RECORD EXCERPTS START

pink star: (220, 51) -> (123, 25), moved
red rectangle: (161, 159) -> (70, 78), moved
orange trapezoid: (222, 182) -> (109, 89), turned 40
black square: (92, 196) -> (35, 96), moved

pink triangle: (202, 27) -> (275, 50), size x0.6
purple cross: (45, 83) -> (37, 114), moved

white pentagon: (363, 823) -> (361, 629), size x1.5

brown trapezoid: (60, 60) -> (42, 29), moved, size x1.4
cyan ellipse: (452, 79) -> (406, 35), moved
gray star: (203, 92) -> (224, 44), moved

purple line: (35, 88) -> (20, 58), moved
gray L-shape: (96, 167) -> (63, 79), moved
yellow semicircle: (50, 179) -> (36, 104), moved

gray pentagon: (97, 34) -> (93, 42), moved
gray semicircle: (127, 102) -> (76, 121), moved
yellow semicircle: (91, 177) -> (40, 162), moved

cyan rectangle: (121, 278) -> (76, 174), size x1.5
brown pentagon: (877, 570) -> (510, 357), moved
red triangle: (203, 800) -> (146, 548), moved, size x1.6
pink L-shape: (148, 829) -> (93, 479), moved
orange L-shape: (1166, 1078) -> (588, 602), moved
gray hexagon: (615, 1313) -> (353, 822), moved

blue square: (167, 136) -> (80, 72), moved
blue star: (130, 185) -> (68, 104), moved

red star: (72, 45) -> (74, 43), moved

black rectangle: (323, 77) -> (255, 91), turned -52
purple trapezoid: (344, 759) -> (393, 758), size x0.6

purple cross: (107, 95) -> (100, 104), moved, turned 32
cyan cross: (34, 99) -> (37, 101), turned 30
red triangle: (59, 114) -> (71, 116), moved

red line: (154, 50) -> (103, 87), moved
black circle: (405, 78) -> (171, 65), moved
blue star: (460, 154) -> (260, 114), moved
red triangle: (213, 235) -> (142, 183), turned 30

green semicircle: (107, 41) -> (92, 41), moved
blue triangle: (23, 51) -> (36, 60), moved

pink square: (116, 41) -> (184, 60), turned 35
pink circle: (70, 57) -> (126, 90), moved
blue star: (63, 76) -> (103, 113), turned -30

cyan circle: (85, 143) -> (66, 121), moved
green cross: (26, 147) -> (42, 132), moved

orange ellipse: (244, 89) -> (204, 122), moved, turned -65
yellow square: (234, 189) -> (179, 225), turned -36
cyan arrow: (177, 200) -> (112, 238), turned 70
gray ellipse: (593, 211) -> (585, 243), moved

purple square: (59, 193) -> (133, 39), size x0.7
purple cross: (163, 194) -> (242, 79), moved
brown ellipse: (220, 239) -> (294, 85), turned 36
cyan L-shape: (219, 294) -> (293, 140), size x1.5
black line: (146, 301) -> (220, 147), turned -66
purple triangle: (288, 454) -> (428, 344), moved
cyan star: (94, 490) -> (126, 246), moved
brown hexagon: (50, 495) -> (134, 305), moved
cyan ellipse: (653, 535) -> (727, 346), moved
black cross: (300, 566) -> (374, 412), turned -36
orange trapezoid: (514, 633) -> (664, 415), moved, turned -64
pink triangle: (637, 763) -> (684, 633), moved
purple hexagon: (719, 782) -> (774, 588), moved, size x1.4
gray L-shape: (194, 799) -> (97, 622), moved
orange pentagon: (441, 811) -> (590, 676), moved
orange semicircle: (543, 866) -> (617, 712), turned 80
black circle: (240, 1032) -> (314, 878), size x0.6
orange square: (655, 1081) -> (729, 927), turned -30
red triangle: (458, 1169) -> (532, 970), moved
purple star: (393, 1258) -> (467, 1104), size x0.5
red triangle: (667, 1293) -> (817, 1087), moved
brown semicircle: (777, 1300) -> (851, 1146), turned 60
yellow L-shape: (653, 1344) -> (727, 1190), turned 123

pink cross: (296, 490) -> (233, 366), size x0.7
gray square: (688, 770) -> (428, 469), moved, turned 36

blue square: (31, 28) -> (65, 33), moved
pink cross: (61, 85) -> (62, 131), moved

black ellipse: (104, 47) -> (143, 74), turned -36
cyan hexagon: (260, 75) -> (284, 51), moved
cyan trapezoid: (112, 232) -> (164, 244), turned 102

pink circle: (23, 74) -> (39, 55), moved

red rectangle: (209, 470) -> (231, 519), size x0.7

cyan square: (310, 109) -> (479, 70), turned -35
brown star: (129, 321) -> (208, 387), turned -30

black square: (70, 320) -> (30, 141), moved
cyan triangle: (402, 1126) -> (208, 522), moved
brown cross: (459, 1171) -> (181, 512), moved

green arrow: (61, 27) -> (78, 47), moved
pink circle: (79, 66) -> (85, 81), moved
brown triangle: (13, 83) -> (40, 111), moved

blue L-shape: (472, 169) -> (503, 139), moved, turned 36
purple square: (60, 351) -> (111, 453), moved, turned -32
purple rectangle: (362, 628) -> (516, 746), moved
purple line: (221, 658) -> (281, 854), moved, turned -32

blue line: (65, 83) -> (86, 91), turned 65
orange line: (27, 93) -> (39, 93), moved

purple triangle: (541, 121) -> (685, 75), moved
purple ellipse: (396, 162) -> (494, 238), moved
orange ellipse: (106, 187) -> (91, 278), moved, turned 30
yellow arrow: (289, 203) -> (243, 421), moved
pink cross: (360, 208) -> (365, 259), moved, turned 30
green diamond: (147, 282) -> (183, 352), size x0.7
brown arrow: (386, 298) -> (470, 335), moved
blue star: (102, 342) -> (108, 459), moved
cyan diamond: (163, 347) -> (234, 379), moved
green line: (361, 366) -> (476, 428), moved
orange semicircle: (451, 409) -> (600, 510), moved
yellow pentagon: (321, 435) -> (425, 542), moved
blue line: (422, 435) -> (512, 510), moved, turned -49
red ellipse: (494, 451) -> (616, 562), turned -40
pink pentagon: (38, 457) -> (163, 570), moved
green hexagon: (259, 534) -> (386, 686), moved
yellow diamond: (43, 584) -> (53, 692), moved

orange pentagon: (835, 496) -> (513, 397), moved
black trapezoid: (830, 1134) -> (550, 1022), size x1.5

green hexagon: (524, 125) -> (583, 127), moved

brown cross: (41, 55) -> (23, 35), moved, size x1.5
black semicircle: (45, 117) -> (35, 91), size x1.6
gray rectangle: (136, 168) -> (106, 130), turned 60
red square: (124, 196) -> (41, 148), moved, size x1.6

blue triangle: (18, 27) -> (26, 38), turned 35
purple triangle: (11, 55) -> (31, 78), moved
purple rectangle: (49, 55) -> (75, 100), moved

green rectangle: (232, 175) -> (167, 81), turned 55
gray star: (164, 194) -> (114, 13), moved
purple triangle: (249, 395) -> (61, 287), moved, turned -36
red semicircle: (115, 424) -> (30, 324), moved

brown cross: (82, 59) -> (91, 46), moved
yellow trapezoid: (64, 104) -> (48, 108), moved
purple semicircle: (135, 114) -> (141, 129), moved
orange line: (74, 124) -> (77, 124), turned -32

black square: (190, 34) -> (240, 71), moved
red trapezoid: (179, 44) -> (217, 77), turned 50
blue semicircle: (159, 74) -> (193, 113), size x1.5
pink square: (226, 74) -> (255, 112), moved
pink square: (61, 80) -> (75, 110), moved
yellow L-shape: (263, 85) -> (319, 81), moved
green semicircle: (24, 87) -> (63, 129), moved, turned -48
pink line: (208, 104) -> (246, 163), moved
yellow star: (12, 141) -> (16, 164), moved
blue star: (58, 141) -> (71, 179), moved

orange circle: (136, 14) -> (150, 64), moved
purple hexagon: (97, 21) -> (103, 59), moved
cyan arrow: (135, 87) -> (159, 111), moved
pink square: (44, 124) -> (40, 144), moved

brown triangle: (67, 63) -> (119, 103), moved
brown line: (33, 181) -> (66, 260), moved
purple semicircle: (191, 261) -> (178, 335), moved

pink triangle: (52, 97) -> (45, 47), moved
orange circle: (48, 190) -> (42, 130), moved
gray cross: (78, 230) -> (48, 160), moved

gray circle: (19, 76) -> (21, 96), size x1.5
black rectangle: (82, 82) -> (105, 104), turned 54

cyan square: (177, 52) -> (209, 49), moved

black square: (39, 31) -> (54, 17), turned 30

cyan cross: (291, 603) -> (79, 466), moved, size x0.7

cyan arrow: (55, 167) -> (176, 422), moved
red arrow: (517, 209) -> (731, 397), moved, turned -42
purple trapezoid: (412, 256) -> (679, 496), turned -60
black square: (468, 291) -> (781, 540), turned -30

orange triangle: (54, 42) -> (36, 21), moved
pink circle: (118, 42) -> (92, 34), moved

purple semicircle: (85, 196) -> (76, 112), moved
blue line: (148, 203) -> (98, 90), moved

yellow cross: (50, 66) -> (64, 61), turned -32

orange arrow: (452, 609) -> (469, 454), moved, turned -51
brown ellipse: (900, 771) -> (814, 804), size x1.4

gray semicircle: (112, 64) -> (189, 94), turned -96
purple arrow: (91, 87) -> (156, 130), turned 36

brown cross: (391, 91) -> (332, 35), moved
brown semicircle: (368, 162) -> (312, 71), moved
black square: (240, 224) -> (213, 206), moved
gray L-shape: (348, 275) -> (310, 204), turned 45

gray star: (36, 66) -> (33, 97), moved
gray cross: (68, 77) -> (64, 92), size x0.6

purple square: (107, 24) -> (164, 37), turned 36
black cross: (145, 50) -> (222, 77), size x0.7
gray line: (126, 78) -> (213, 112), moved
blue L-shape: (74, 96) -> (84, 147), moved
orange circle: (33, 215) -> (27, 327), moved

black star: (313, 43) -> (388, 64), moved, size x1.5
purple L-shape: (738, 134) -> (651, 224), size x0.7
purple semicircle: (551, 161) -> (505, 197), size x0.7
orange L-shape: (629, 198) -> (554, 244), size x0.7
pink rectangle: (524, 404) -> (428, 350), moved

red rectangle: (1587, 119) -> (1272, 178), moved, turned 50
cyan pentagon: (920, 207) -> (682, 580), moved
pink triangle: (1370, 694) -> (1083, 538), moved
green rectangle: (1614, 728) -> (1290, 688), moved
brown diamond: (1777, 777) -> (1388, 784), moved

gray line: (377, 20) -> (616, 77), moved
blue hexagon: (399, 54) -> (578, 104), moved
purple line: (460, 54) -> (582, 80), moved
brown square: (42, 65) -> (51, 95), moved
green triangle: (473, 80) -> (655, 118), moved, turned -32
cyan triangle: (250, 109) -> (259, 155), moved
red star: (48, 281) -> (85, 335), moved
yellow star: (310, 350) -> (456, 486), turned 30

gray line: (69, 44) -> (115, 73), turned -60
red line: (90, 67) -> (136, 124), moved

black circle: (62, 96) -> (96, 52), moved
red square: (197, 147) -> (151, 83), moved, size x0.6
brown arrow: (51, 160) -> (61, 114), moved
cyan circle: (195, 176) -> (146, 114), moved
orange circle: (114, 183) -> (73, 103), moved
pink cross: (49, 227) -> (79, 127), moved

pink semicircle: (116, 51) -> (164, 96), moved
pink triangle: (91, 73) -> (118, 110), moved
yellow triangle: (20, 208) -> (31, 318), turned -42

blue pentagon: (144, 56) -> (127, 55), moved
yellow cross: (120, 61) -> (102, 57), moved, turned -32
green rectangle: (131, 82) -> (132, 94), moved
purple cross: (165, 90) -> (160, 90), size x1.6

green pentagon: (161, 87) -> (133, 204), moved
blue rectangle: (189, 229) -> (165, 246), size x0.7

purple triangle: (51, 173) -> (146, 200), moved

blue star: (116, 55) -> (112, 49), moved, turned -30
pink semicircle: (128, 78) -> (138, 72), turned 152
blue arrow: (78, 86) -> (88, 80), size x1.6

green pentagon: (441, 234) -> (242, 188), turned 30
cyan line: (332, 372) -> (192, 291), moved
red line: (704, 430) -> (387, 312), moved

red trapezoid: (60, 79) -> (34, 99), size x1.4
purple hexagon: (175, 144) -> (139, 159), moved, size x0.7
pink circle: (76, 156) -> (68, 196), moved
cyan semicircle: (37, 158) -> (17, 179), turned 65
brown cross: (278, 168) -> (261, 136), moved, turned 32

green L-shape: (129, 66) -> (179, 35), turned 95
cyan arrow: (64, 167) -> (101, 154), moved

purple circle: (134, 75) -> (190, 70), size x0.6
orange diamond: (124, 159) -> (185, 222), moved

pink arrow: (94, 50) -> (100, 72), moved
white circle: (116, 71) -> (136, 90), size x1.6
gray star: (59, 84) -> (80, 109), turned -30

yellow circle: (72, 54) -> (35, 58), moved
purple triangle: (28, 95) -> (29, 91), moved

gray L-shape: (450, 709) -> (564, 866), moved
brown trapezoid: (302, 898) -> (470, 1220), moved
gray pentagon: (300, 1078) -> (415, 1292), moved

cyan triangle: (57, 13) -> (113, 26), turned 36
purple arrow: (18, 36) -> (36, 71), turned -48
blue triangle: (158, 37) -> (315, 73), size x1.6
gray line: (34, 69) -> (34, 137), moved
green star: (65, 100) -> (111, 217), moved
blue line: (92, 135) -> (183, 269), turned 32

RECORD EXCERPTS END

Could you restate, word for word, the lines above from the one with "cyan square: (177, 52) -> (209, 49), moved" to the one with "yellow cross: (50, 66)", both included?

cyan square: (177, 52) -> (209, 49), moved

black square: (39, 31) -> (54, 17), turned 30

cyan cross: (291, 603) -> (79, 466), moved, size x0.7

cyan arrow: (55, 167) -> (176, 422), moved
red arrow: (517, 209) -> (731, 397), moved, turned -42
purple trapezoid: (412, 256) -> (679, 496), turned -60
black square: (468, 291) -> (781, 540), turned -30

orange triangle: (54, 42) -> (36, 21), moved
pink circle: (118, 42) -> (92, 34), moved

purple semicircle: (85, 196) -> (76, 112), moved
blue line: (148, 203) -> (98, 90), moved

yellow cross: (50, 66) -> (64, 61), turned -32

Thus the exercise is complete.